Retype each entry below exactly. Do not carry any image over.
───── Supplied information ─────
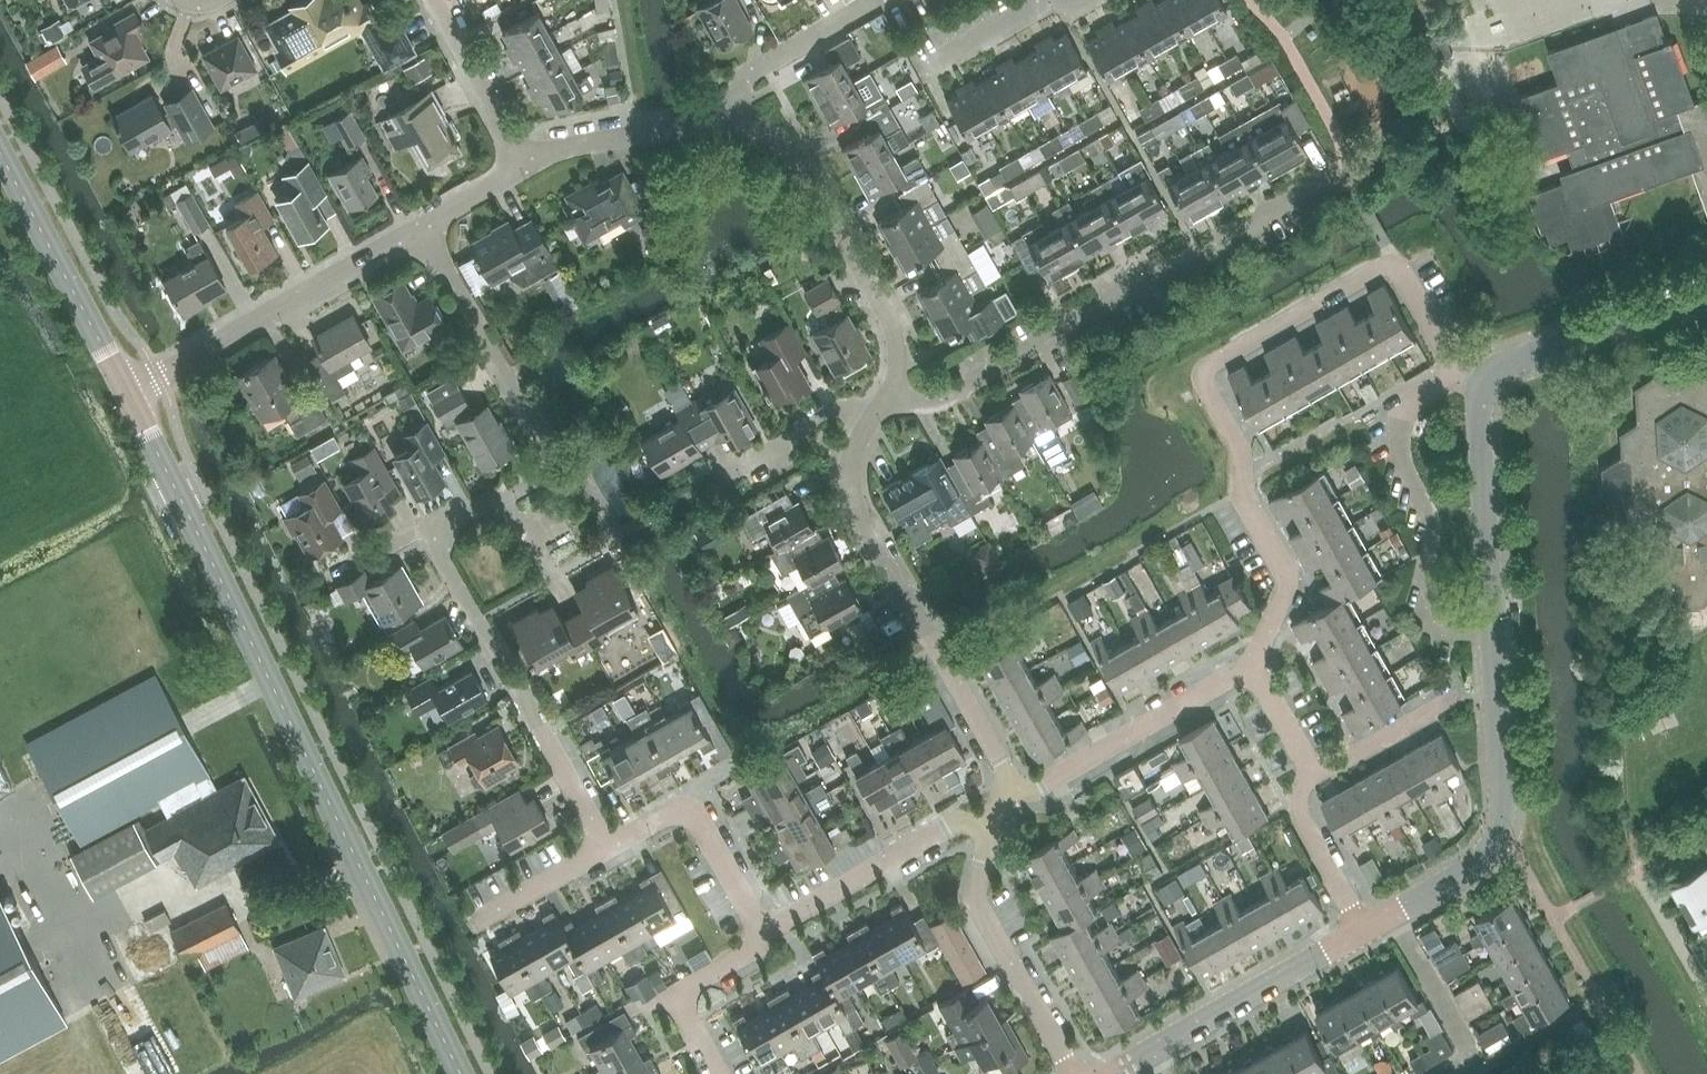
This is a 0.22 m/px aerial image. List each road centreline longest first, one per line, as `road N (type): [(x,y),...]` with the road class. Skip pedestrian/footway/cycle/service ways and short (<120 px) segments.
road 1 (residential): [(609,847),(422,527),(553,458),(418,230)]
road 2 (tertiary): [(463,1073),(130,395)]
road 3 (residential): [(1462,366),(1394,262),(1199,371),(1241,446),(1245,500),(1286,575),(1251,666)]
road 4 (residential): [(872,418),(917,407),(1346,161)]
road 5 (residential): [(999,801),(1002,765),(852,496),(850,473),(872,418)]
road 6 (unclassified): [(1363,929),(1494,849),(1505,834),(1496,616)]
road 7 (residential): [(872,418),(893,355),(886,308),(791,143),(771,125),(733,116)]
road 8 (residential): [(1496,616),(1445,611),(1425,594),(1426,530),(1397,456),(1408,404),(1462,366)]
road 9 (residential): [(130,395),(418,230)]
road 10 (residential): [(1077,1073),(979,900),(999,801)]
road 11 (unclassified): [(1107,1073),(1363,929)]
road 12 (residential): [(999,801),(1033,794),(1251,666)]
road 13 (tertiary): [(130,395),(0,156)]
road 14 (residential): [(767,935),(999,801)]
road 15 (unclassified): [(1496,616),(1485,403),(1492,378)]
road 16 (residential): [(609,847),(673,812),(690,812),(767,935)]
road 17 (unclassified): [(1492,378),(1706,292)]
road 18 (residential): [(664,511),(816,430),(872,418)]
road 19 (residential): [(520,165),(555,150),(733,116)]
road 20 (residential): [(717,1073),(675,996),(767,935)]
road 21 (residential): [(733,116),(756,65),(874,0)]
road 22 (residential): [(520,165),(432,0)]
road 23 (residential): [(1363,929),(1302,814),(1312,775)]
road 24 (residential): [(1312,775),(1453,698)]
road 25 (residential): [(478,920),(609,847)]
road 26 (residential): [(1312,775),(1251,666)]
road 27 (residential): [(418,230),(520,165)]

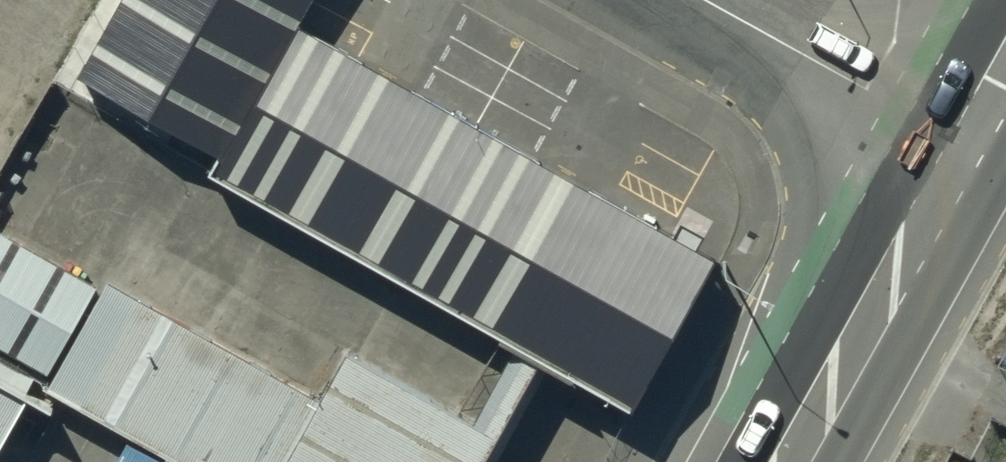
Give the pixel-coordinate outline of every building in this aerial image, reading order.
[(194,134),(268,0),(70,0),(42,50),(194,134)] [(320,0),(268,0),(194,134),(623,370),(709,214),(320,0)] [(0,194),(0,319),(23,331),(82,239),(0,194)] [(82,239),(23,331),(16,344),(163,422),(238,461),(451,461),(491,389),(326,299),(295,356),(82,239)] [(0,319),(0,373),(16,344),(23,331),(0,319)] [(163,422),(141,461),(238,461),(163,422)]
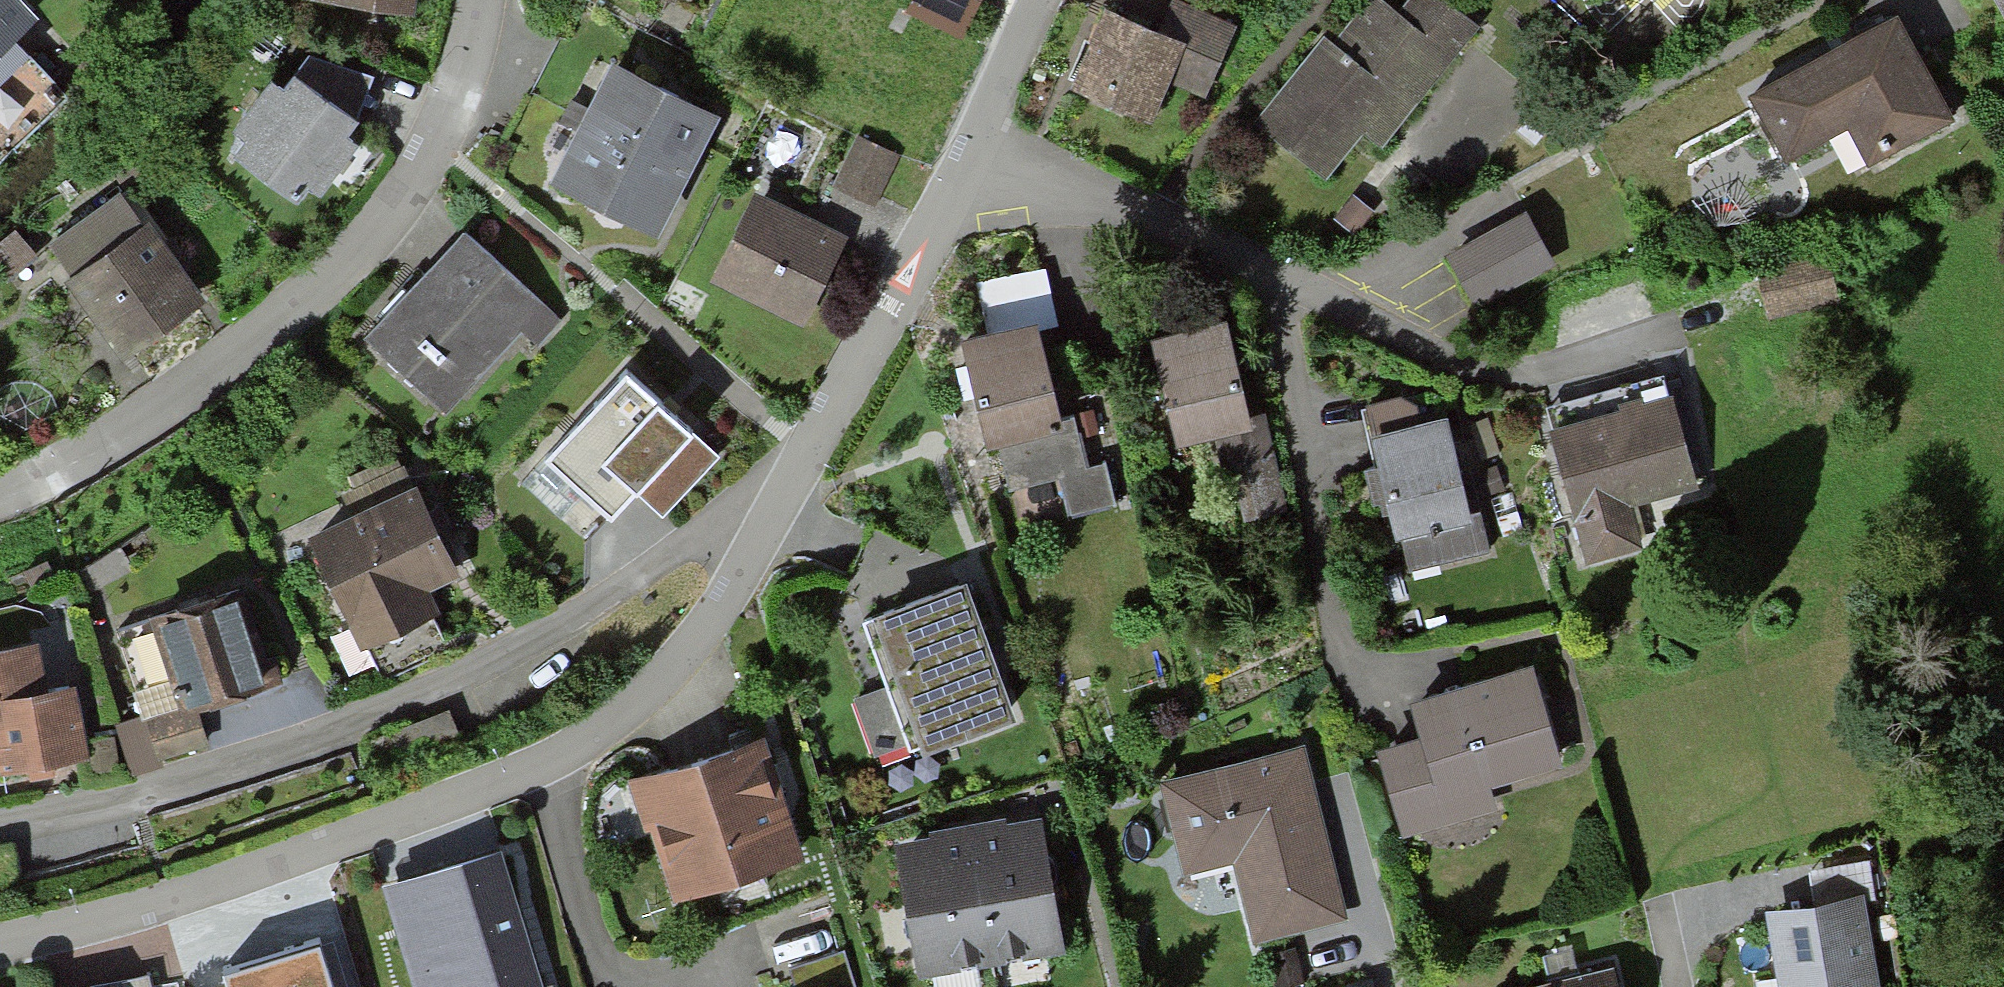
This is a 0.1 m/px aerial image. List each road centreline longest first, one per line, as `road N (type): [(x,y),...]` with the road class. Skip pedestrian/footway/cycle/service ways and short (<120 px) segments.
road 1 (residential): [(0,945),(160,905),(536,768),(608,725),(680,659),(727,593),(974,141),(1038,0)]
road 2 (residential): [(479,0),(434,145),(403,201),(336,271),(164,410),(41,486),(0,496)]

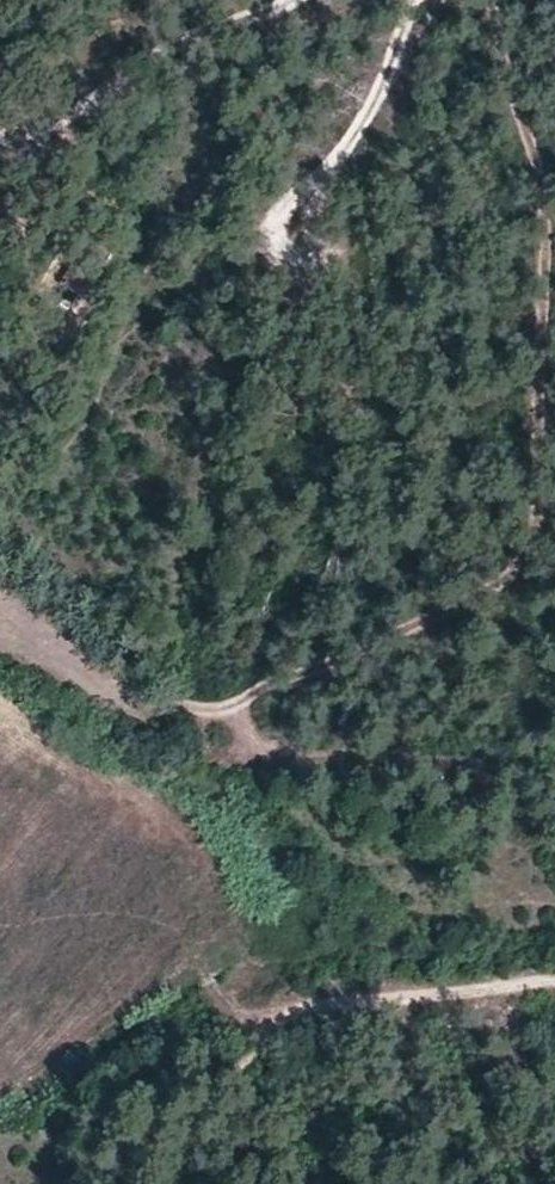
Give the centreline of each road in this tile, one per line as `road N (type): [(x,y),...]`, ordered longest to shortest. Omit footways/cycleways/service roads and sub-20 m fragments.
road 1 (track): [(505,0),(498,46),(544,199),(534,542),(508,587),(252,690),(134,710)]
road 2 (track): [(232,1005),(258,1018),(554,985)]
road 3 (track): [(0,137),(65,117),(214,23),(274,0)]
road 4 (track): [(422,0),(345,156),(296,214)]

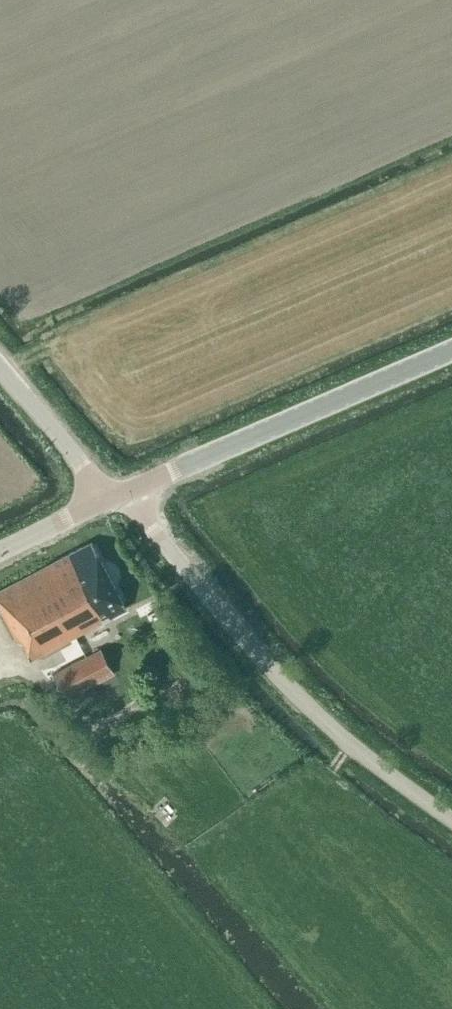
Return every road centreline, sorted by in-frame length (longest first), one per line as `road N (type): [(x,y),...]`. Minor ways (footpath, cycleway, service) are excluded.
road 1 (unclassified): [(451,820),(317,716),(139,514),(111,499)]
road 2 (tertiary): [(111,499),(451,353)]
road 3 (unclassified): [(111,499),(0,368)]
road 4 (tertiary): [(0,554),(111,499)]

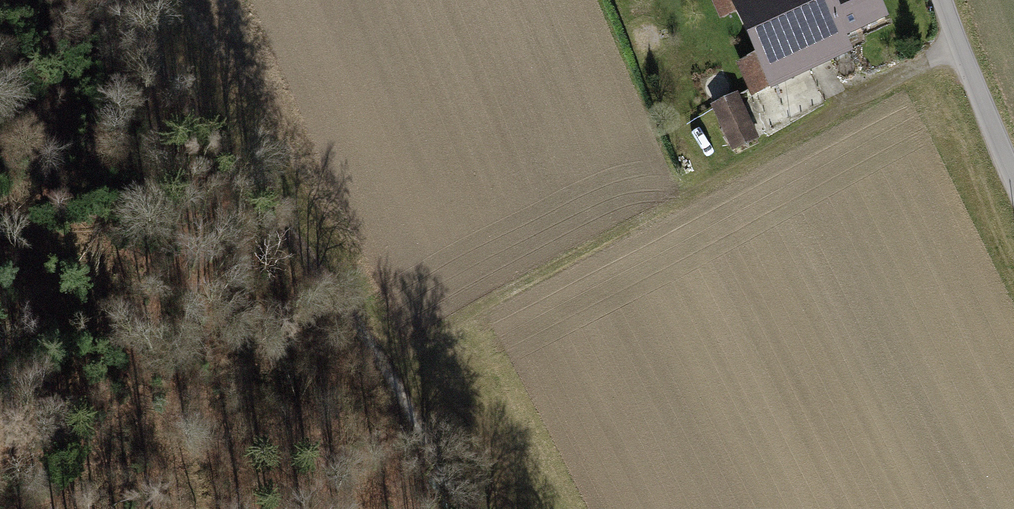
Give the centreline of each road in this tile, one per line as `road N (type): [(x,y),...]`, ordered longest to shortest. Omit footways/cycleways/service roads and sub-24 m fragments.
─────
[Answer to this exercise]
This is a 0.22 m/px aerial image. List each road centreline longest first, one per line, as `road N (type): [(x,y),...]` with the road class. Skip pedestrian/footway/cycle/service ways and short (<120 px) segments.
road 1 (residential): [(609,847),(422,527),(553,458),(418,230)]
road 2 (tertiary): [(463,1073),(130,395)]
road 3 (residential): [(1462,366),(1394,262),(1199,371),(1241,446),(1245,500),(1286,575),(1251,666)]
road 4 (residential): [(872,418),(917,407),(1346,161)]
road 5 (residential): [(999,801),(1002,765),(852,496),(850,473),(872,418)]
road 6 (unclassified): [(1363,929),(1494,849),(1505,834),(1496,616)]
road 7 (residential): [(872,418),(893,355),(886,308),(791,143),(771,125),(733,116)]
road 8 (residential): [(1496,616),(1445,611),(1425,594),(1426,530),(1397,456),(1408,404),(1462,366)]
road 9 (residential): [(130,395),(418,230)]
road 10 (residential): [(1077,1073),(979,900),(999,801)]
road 11 (unclassified): [(1107,1073),(1363,929)]
road 12 (residential): [(999,801),(1033,794),(1251,666)]
road 13 (tertiary): [(130,395),(0,156)]
road 14 (residential): [(767,935),(999,801)]
road 15 (unclassified): [(1496,616),(1485,403),(1492,378)]
road 16 (residential): [(609,847),(673,812),(690,812),(767,935)]
road 17 (unclassified): [(1492,378),(1706,292)]
road 18 (residential): [(664,511),(816,430),(872,418)]
road 19 (residential): [(520,165),(555,150),(733,116)]
road 20 (residential): [(717,1073),(675,996),(767,935)]
road 21 (residential): [(733,116),(756,65),(874,0)]
road 22 (residential): [(520,165),(432,0)]
road 23 (residential): [(1363,929),(1302,814),(1312,775)]
road 24 (residential): [(1312,775),(1453,698)]
road 25 (residential): [(478,920),(609,847)]
road 26 (residential): [(1312,775),(1251,666)]
road 27 (residential): [(418,230),(520,165)]

Give the pixel-coordinate outline of every building in this aerial image, reading order.
[(194,134),(268,0),(70,0),(42,50),(194,134)] [(320,0),(268,0),(194,134),(623,370),(709,214),(320,0)] [(0,194),(0,319),(23,331),(82,239),(0,194)] [(82,239),(23,331),(16,344),(163,422),(238,461),(451,461),(491,389),(326,299),(295,356),(82,239)] [(0,319),(0,373),(16,344),(23,331),(0,319)] [(163,422),(141,461),(238,461),(163,422)]
This is a 0.1 m/px aerial image. List each road centreline longest first, one per line, as `road N (type): [(x,y),...]` with the road class. Skip pedestrian/footway/cycle/service ways and short (<120 px) segments.
road 1 (residential): [(0,945),(160,905),(536,768),(608,725),(680,659),(727,593),(974,141),(1038,0)]
road 2 (residential): [(479,0),(434,145),(403,201),(336,271),(164,410),(41,486),(0,496)]

Give the centreline of each road in this tile, one per line as `road N (type): [(x,y),...]`, ordered longest to shortest. Omit footways/cycleways/service roads and sub-20 m fragments.
road 1 (track): [(505,0),(498,46),(544,199),(534,542),(508,587),(252,690),(134,710)]
road 2 (track): [(232,1005),(258,1018),(554,985)]
road 3 (track): [(0,137),(65,117),(214,23),(274,0)]
road 4 (track): [(422,0),(345,156),(296,214)]

Return every road centreline, sorted by in-frame length (longest first), one per line as `road N (type): [(x,y),...]`. Minor ways (footpath, cycleway, service) are excluded.
road 1 (unclassified): [(451,820),(317,716),(139,514),(111,499)]
road 2 (tertiary): [(111,499),(451,353)]
road 3 (unclassified): [(111,499),(0,368)]
road 4 (tertiary): [(0,554),(111,499)]

Give the centreline of each road in this tile, one per line as `road N (type): [(x,y),...]`, ordered longest to shortest. Omit footways/cycleways/service roads and sub-24 m fragments.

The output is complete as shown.